> _MATERIAL PROVIDED_
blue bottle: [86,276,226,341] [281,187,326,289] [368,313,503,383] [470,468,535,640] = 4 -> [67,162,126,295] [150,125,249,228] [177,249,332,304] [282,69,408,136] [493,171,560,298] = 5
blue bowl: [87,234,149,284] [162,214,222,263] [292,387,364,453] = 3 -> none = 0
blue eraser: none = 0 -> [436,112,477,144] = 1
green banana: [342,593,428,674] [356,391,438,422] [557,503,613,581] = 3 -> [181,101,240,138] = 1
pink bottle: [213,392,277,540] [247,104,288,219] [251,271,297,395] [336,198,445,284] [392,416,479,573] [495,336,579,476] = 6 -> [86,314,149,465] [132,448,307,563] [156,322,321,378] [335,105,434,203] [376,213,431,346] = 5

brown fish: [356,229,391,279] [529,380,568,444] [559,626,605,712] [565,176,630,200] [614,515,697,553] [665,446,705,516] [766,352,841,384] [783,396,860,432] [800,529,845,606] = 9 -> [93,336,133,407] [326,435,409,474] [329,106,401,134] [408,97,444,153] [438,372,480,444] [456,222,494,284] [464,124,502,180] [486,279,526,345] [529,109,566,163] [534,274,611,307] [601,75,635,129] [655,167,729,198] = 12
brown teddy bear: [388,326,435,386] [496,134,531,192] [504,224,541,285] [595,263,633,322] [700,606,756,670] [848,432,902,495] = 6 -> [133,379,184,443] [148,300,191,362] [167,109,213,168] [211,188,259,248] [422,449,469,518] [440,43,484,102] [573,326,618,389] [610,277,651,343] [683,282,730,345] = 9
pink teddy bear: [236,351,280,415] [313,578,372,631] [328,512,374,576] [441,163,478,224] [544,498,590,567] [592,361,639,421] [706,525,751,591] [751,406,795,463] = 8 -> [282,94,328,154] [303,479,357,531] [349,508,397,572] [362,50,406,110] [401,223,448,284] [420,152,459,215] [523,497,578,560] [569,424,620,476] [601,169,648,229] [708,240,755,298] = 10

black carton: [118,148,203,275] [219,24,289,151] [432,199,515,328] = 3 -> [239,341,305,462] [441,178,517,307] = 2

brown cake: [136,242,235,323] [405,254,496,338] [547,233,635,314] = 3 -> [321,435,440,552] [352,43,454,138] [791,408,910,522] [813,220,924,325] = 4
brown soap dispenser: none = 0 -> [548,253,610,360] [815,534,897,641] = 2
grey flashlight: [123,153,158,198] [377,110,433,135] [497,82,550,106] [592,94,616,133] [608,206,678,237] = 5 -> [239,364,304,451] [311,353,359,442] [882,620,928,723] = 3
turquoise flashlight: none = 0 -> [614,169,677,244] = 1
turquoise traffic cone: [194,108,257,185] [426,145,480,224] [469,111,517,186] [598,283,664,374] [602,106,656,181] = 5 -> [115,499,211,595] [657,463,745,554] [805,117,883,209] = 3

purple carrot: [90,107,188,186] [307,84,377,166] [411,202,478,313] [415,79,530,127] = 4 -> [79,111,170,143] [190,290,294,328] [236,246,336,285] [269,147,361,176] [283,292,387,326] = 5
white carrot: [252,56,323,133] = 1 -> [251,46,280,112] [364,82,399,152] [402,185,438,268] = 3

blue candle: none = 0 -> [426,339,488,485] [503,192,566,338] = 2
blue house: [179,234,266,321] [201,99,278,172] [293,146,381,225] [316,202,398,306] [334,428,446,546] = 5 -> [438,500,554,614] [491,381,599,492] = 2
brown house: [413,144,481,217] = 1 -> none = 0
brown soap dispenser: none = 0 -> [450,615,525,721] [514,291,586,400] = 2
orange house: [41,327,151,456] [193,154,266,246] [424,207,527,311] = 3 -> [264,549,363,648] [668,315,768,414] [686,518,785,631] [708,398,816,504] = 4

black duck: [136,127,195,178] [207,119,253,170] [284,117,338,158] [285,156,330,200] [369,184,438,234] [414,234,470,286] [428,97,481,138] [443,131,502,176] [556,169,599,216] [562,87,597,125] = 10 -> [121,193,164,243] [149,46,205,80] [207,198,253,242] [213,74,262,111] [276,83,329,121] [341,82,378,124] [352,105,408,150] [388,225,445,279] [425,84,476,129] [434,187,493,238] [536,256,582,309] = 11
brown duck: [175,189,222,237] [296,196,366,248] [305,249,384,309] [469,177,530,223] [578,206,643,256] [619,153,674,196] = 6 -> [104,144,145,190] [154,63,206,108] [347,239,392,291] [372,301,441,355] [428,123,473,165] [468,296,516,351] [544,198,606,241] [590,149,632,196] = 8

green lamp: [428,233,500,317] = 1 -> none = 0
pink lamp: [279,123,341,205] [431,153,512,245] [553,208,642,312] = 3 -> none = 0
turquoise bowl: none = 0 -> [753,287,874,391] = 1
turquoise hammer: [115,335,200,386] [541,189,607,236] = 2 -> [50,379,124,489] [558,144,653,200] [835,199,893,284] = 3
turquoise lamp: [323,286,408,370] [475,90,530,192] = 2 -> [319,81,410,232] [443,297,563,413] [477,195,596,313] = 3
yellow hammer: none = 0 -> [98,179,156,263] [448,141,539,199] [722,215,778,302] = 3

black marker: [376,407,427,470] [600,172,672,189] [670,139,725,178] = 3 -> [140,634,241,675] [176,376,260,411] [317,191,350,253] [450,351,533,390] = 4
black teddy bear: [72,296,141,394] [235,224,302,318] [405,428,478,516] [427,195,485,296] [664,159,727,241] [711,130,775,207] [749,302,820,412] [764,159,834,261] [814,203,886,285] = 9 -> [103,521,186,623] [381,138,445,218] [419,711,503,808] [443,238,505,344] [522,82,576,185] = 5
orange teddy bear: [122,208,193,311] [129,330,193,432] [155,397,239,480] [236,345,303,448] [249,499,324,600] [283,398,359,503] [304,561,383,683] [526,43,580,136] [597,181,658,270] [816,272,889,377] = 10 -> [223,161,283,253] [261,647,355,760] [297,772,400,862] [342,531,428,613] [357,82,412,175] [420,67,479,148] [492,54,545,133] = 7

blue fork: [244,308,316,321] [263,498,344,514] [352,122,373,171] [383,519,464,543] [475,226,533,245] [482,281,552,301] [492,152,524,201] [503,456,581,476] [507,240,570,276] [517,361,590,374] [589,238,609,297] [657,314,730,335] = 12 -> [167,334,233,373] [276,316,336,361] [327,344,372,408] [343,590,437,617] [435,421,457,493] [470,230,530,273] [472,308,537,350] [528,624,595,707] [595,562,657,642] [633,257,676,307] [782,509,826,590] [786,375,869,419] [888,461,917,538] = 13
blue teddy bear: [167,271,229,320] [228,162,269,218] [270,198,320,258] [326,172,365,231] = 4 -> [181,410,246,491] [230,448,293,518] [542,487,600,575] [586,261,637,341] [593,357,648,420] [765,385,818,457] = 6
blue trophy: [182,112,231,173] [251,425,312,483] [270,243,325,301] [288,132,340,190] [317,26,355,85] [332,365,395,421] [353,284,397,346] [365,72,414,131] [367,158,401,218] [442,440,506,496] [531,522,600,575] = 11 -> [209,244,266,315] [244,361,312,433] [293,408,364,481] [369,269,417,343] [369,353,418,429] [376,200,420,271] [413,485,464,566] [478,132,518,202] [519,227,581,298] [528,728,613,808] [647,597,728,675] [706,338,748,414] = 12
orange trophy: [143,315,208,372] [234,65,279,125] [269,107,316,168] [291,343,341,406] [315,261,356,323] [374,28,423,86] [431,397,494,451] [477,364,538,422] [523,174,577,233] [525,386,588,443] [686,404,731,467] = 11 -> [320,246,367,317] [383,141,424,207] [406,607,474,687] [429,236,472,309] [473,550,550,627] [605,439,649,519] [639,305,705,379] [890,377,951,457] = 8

> _WORK REQUIRED_
Scan the lines above for "black duck: [136,127,195,178]" and for "black teddy bear: [72,296,141,394]". Repeat exactly the line holding each of them and every line in between.

> _ANSWER BOX_
black duck: [136,127,195,178] [207,119,253,170] [284,117,338,158] [285,156,330,200] [369,184,438,234] [414,234,470,286] [428,97,481,138] [443,131,502,176] [556,169,599,216] [562,87,597,125] = 10 -> [121,193,164,243] [149,46,205,80] [207,198,253,242] [213,74,262,111] [276,83,329,121] [341,82,378,124] [352,105,408,150] [388,225,445,279] [425,84,476,129] [434,187,493,238] [536,256,582,309] = 11
brown duck: [175,189,222,237] [296,196,366,248] [305,249,384,309] [469,177,530,223] [578,206,643,256] [619,153,674,196] = 6 -> [104,144,145,190] [154,63,206,108] [347,239,392,291] [372,301,441,355] [428,123,473,165] [468,296,516,351] [544,198,606,241] [590,149,632,196] = 8

green lamp: [428,233,500,317] = 1 -> none = 0
pink lamp: [279,123,341,205] [431,153,512,245] [553,208,642,312] = 3 -> none = 0
turquoise bowl: none = 0 -> [753,287,874,391] = 1
turquoise hammer: [115,335,200,386] [541,189,607,236] = 2 -> [50,379,124,489] [558,144,653,200] [835,199,893,284] = 3
turquoise lamp: [323,286,408,370] [475,90,530,192] = 2 -> [319,81,410,232] [443,297,563,413] [477,195,596,313] = 3
yellow hammer: none = 0 -> [98,179,156,263] [448,141,539,199] [722,215,778,302] = 3

black marker: [376,407,427,470] [600,172,672,189] [670,139,725,178] = 3 -> [140,634,241,675] [176,376,260,411] [317,191,350,253] [450,351,533,390] = 4
black teddy bear: [72,296,141,394] [235,224,302,318] [405,428,478,516] [427,195,485,296] [664,159,727,241] [711,130,775,207] [749,302,820,412] [764,159,834,261] [814,203,886,285] = 9 -> [103,521,186,623] [381,138,445,218] [419,711,503,808] [443,238,505,344] [522,82,576,185] = 5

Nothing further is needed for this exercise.